* _INSTRUCTIONS TO FOLLOW_
Go through the lines below. Copy those with "turquoise".

Records contained in a dataset

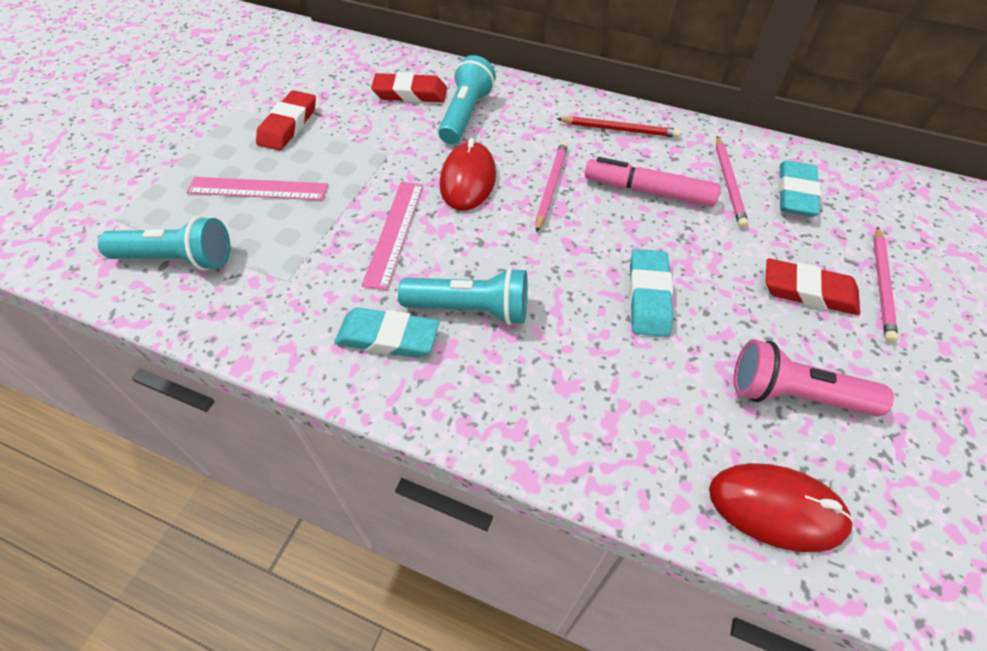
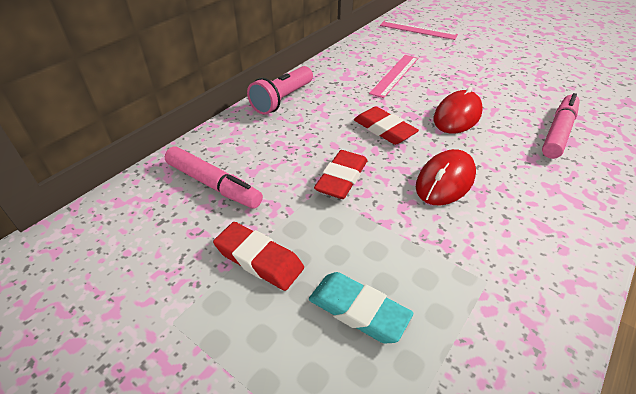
pink marker: 1 -> 2
pink pencil: 3 -> 0
red pencil: 1 -> 0
turquoise eraser: 3 -> 1
turquoise flashlight: 3 -> 0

* _TASK RESULT_
turquoise eraser: 3 -> 1
turquoise flashlight: 3 -> 0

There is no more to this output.